Exercise | Scan the data below for the string "fungus". Copy every line where it appears.

Material to process |
* * * * *
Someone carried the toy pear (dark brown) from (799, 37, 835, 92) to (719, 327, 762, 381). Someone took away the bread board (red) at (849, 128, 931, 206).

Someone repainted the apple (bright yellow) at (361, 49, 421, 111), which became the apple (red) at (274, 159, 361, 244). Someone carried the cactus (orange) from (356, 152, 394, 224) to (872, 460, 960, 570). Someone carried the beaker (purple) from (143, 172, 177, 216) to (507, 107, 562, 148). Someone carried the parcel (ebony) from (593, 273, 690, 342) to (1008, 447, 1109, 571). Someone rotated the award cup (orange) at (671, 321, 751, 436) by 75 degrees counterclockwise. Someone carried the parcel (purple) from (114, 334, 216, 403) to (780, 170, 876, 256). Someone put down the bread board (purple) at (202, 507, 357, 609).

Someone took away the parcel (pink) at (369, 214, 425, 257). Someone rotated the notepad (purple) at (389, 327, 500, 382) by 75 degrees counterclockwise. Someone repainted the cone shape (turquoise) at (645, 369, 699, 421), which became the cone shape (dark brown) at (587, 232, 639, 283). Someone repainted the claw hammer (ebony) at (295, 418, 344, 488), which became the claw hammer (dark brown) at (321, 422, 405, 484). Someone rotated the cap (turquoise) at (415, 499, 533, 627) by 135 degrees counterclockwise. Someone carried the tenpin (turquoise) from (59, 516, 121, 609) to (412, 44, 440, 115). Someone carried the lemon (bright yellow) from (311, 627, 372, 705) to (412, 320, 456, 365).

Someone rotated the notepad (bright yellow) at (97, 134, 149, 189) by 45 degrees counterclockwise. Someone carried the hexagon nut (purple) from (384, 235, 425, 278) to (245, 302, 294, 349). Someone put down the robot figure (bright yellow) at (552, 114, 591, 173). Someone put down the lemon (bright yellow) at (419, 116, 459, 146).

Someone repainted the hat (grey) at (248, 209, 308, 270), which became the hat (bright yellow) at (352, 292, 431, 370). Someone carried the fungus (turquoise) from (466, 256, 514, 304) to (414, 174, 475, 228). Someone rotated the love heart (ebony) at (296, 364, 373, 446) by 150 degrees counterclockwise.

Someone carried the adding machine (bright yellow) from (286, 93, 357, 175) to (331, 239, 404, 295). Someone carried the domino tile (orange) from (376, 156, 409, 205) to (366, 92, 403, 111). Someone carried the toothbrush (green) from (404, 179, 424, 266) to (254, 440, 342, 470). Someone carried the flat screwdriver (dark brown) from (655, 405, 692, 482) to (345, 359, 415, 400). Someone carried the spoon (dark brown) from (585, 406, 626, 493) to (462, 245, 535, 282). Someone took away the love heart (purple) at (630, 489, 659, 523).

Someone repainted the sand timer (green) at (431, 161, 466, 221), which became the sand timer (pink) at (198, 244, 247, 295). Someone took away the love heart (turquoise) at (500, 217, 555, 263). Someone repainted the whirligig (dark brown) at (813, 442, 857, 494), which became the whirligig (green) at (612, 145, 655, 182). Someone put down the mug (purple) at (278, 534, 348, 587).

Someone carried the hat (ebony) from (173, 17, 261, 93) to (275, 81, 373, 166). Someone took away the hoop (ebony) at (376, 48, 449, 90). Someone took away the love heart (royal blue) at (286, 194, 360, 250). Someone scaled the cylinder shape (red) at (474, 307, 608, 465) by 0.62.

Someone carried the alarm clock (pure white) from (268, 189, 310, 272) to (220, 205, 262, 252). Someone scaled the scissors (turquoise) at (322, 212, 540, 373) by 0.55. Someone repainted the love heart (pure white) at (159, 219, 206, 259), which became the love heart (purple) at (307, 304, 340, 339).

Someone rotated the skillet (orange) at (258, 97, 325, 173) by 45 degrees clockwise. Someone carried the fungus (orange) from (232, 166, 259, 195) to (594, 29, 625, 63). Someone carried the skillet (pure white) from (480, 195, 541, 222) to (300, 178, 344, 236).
* * * * *
Answer section |
Someone repainted the hat (grey) at (248, 209, 308, 270), which became the hat (bright yellow) at (352, 292, 431, 370). Someone carried the fungus (turquoise) from (466, 256, 514, 304) to (414, 174, 475, 228). Someone rotated the love heart (ebony) at (296, 364, 373, 446) by 150 degrees counterclockwise.
Someone rotated the skillet (orange) at (258, 97, 325, 173) by 45 degrees clockwise. Someone carried the fungus (orange) from (232, 166, 259, 195) to (594, 29, 625, 63). Someone carried the skillet (pure white) from (480, 195, 541, 222) to (300, 178, 344, 236).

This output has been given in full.